- **Exercise**
Begin with the line that has "lime brick A14:B14". Give it and every line after it again, exactly, through the end of the entries below.
─── Given entries ───
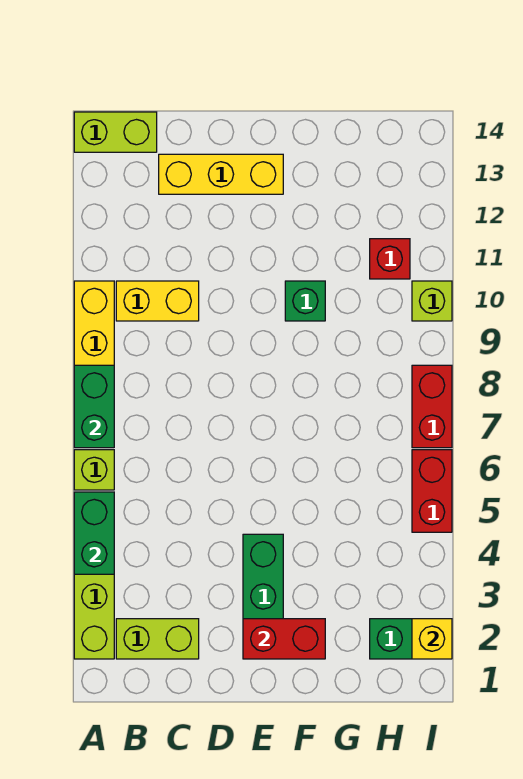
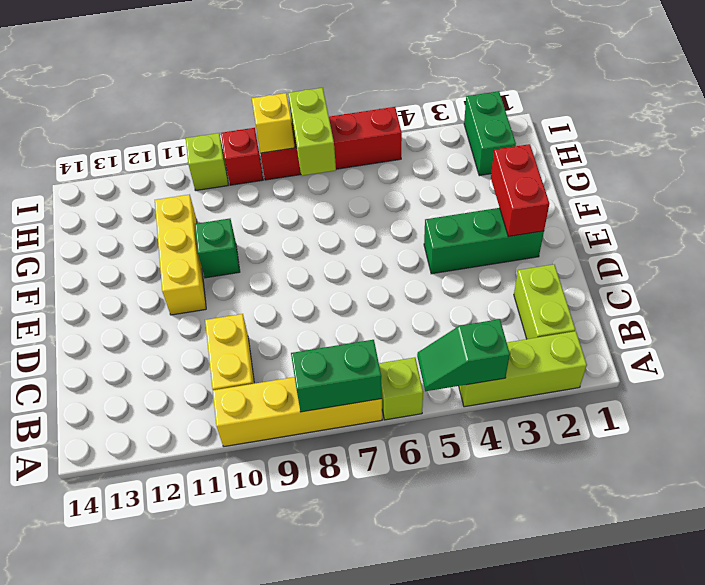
green brick A4:A5 level 2 -> green slope A4:A5 level 2 top 4
lime brick A14:B14 level 1 -> lime brick H7:I7 level 2
yellow brick C13:E13 level 1 -> yellow brick E11:G11 level 1
red brick H11 level 1 -> red brick I9 level 1
yellow brick I2 level 2 -> yellow brick I8 level 2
───
- **Solution**
lime brick A14:B14 level 1 -> lime brick H7:I7 level 2
yellow brick C13:E13 level 1 -> yellow brick E11:G11 level 1
red brick H11 level 1 -> red brick I9 level 1
yellow brick I2 level 2 -> yellow brick I8 level 2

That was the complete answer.